-------- Provided entries

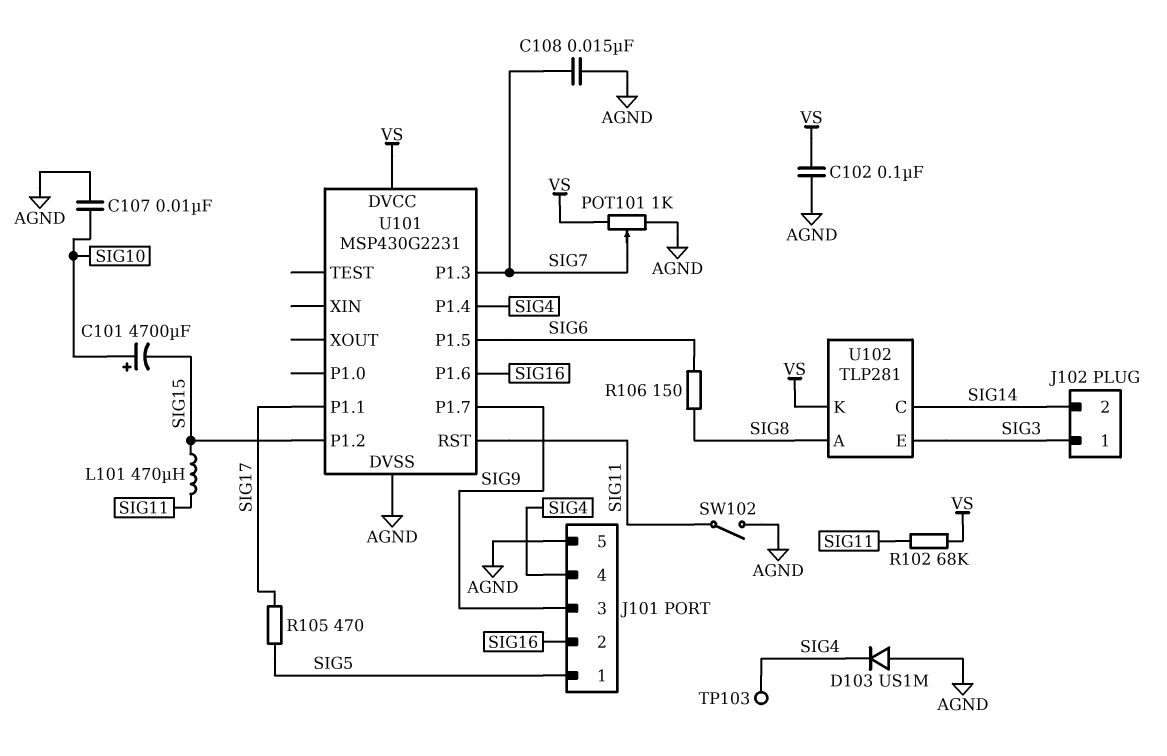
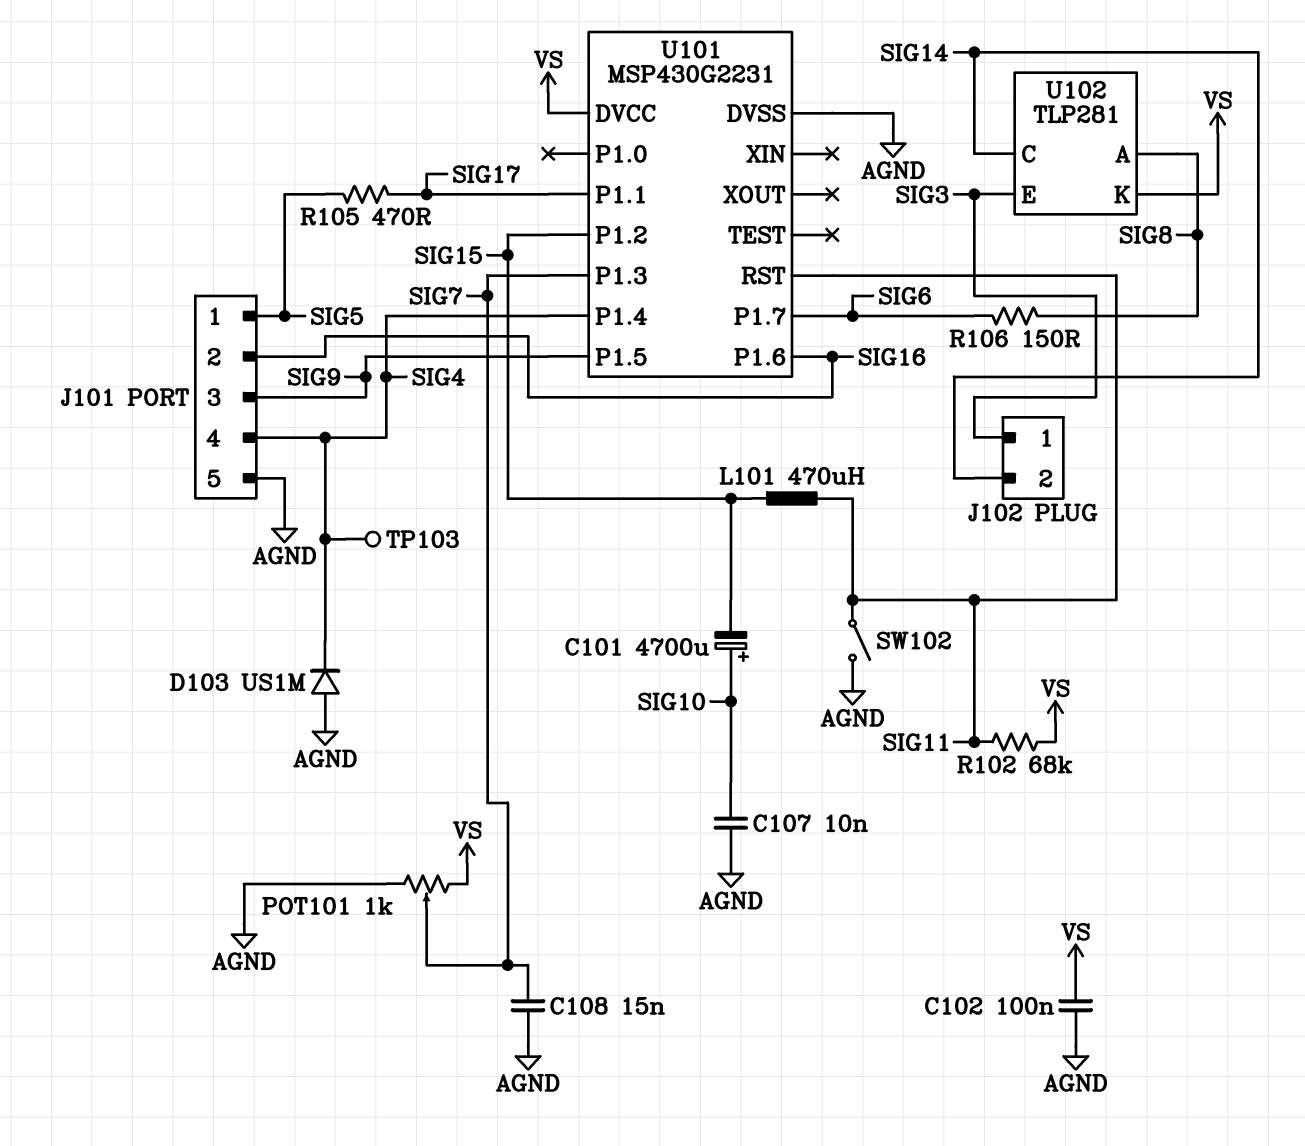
U101 pin P1.5: SIG6 -> SIG9
U101 pin P1.7: SIG9 -> SIG6

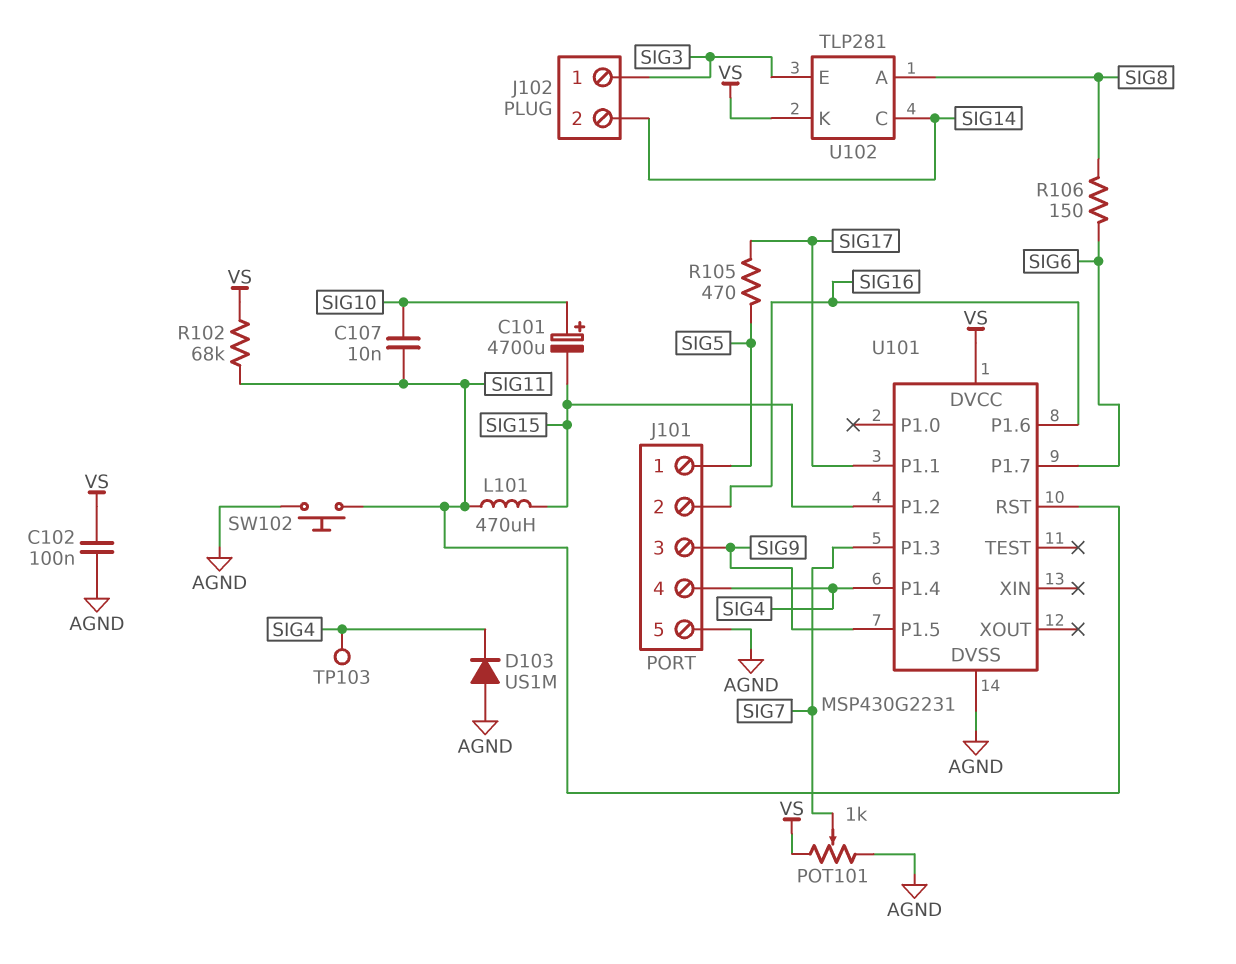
C107: 10nF (AGND, SIG10) -> 10nF (SIG10, SIG11)
C108: 15nF (AGND, SIG7) -> none
SW102: switch (AGND, SIG11) -> button (AGND, SIG11)

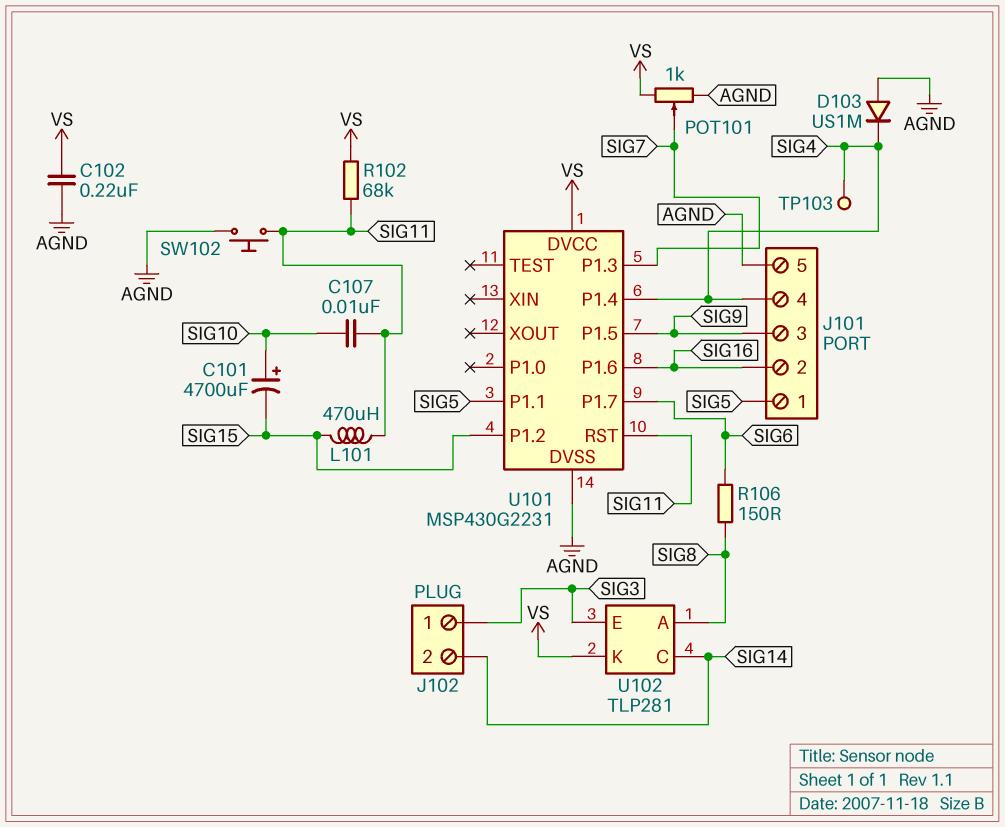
C102: 100nF (AGND, VS) -> 220nF (AGND, VS)
R105: 470 (SIG5, SIG17) -> none
U101 pin P1.1: SIG17 -> SIG5

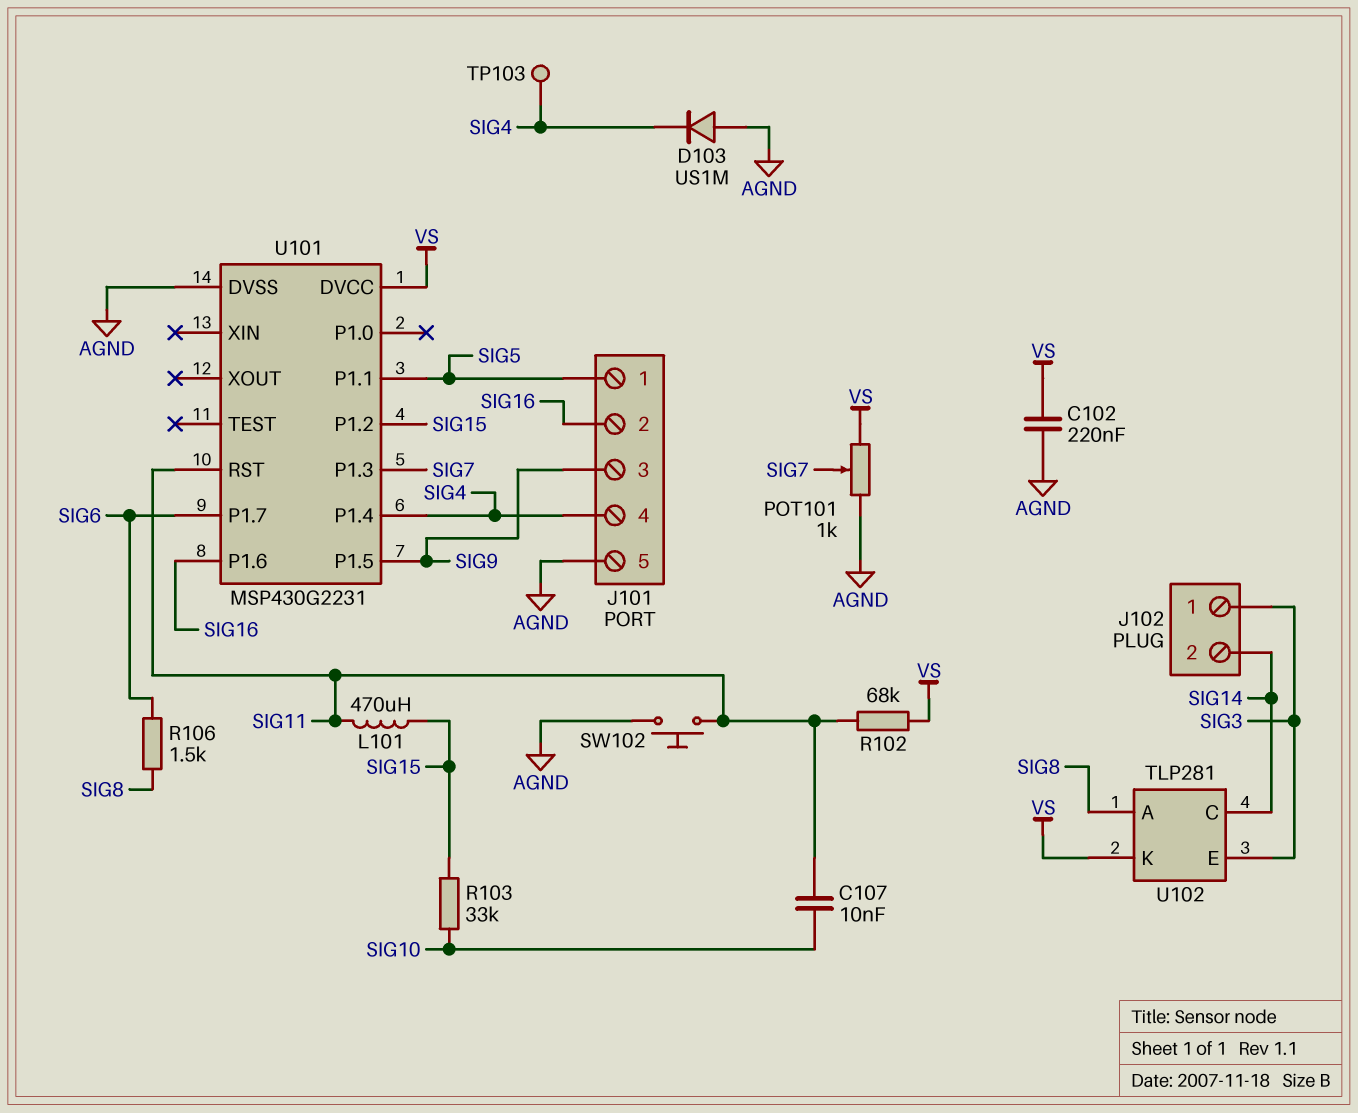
C101: 4700uF (plus SIG10, minus SIG15) -> none
R103: none -> 33k (SIG10, SIG15)
R106: 150 (SIG6, SIG8) -> 1.5k (SIG6, SIG8)

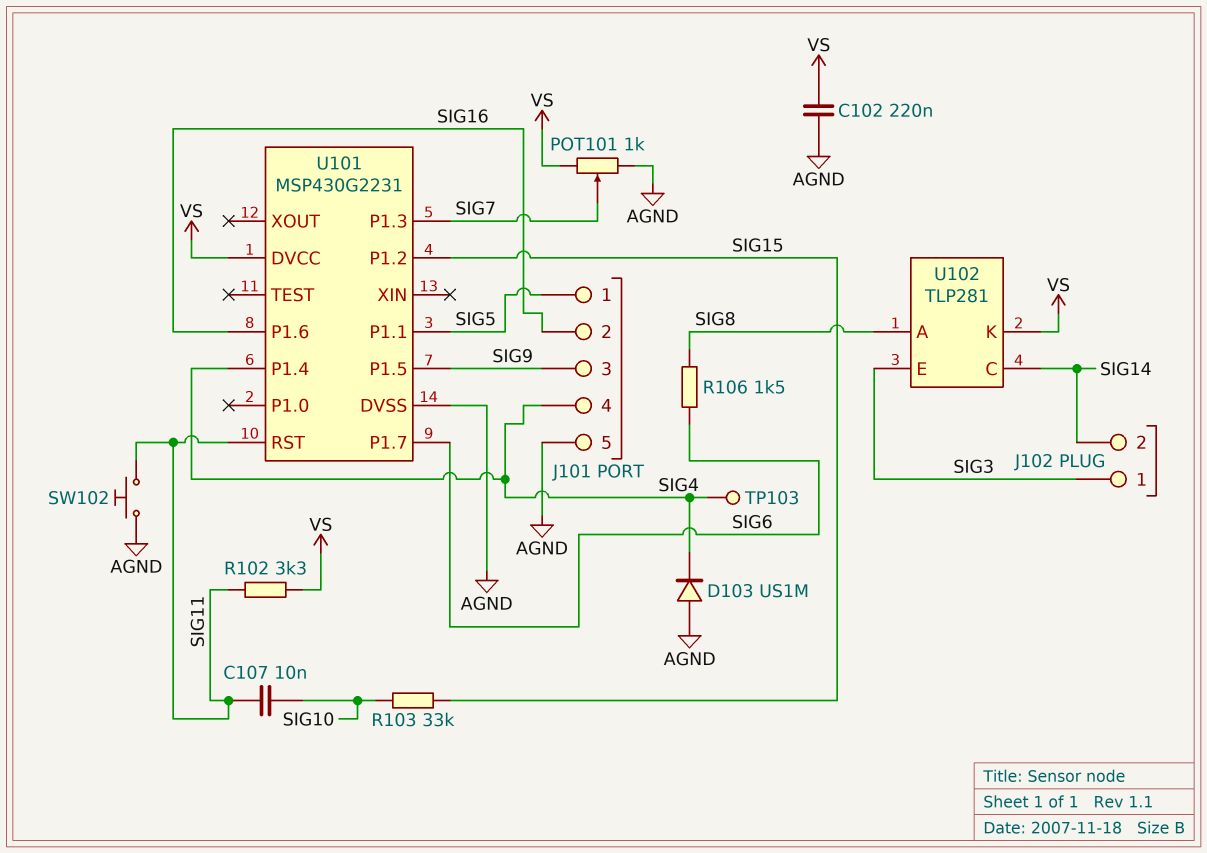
L101: 470uH (SIG11, SIG15) -> none
R102: 68k (SIG11, VS) -> 3.3k (SIG11, VS)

----------------

- **What to work on**
Copy exactly the lines that begin at the one containing "R105: 470 (SIG5, SIG17) -> none" and end at the last line of the records, both included, omitting the pictures.

- **Response box**
R105: 470 (SIG5, SIG17) -> none
U101 pin P1.1: SIG17 -> SIG5

C101: 4700uF (plus SIG10, minus SIG15) -> none
R103: none -> 33k (SIG10, SIG15)
R106: 150 (SIG6, SIG8) -> 1.5k (SIG6, SIG8)

L101: 470uH (SIG11, SIG15) -> none
R102: 68k (SIG11, VS) -> 3.3k (SIG11, VS)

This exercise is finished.